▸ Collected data
· · · · ·

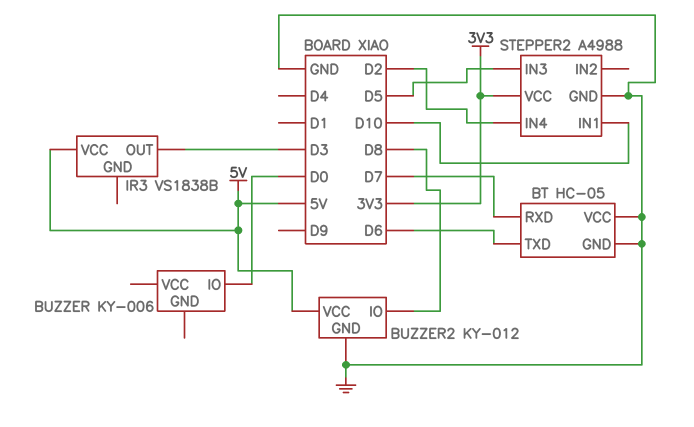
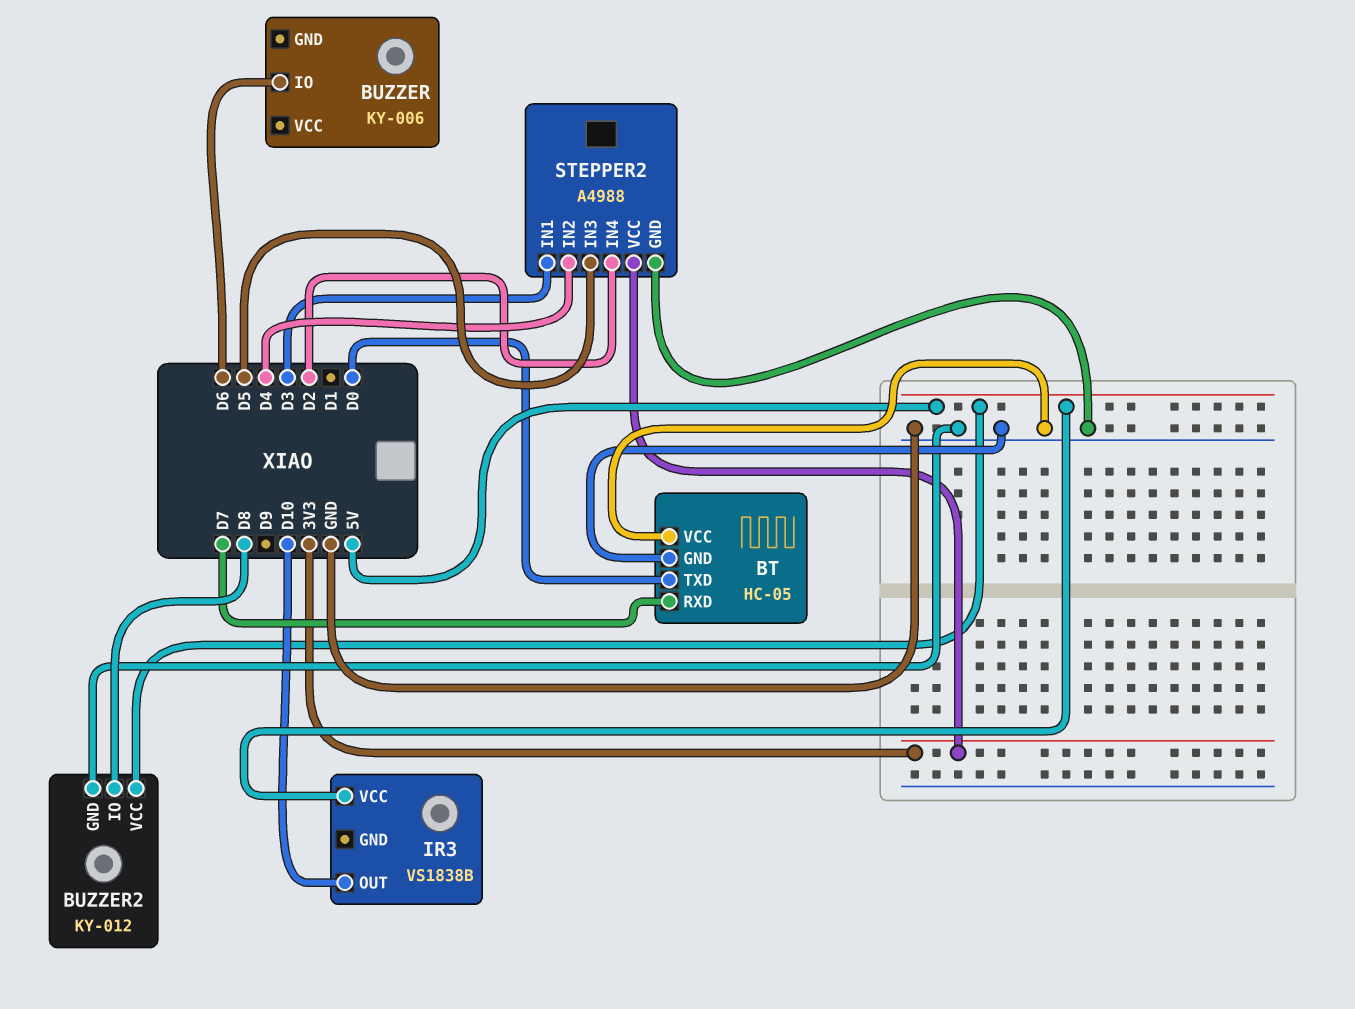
BT pin TXD: D6 -> D0
BUZZER pin IO: D0 -> D6
IR3 pin OUT: D3 -> D10
STEPPER2 pin IN1: D10 -> D3
STEPPER2 pin IN2: none -> D4

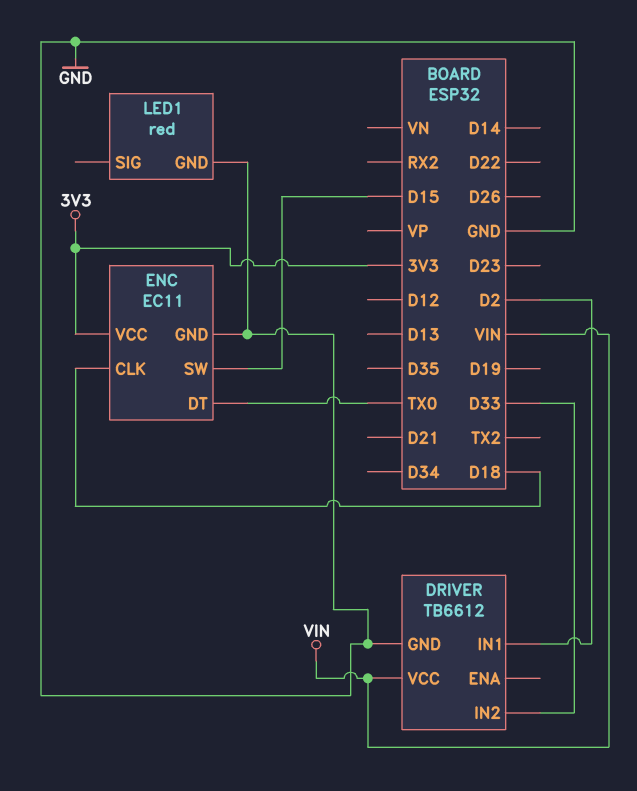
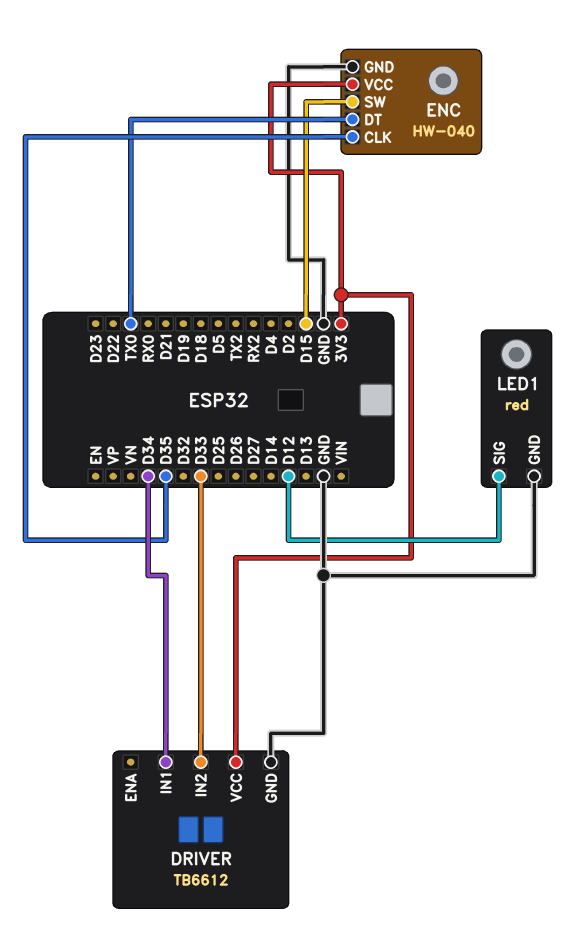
DRIVER pin IN1: D2 -> D34
DRIVER pin VCC: VIN -> 3V3
ENC: EC11 -> HW-040
ENC pin CLK: D18 -> D35
LED1 pin SIG: none -> D12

· · · · ·

Reproduce the records above exactly, leaving out every picture they contain.

BT pin TXD: D6 -> D0
BUZZER pin IO: D0 -> D6
IR3 pin OUT: D3 -> D10
STEPPER2 pin IN1: D10 -> D3
STEPPER2 pin IN2: none -> D4

DRIVER pin IN1: D2 -> D34
DRIVER pin VCC: VIN -> 3V3
ENC: EC11 -> HW-040
ENC pin CLK: D18 -> D35
LED1 pin SIG: none -> D12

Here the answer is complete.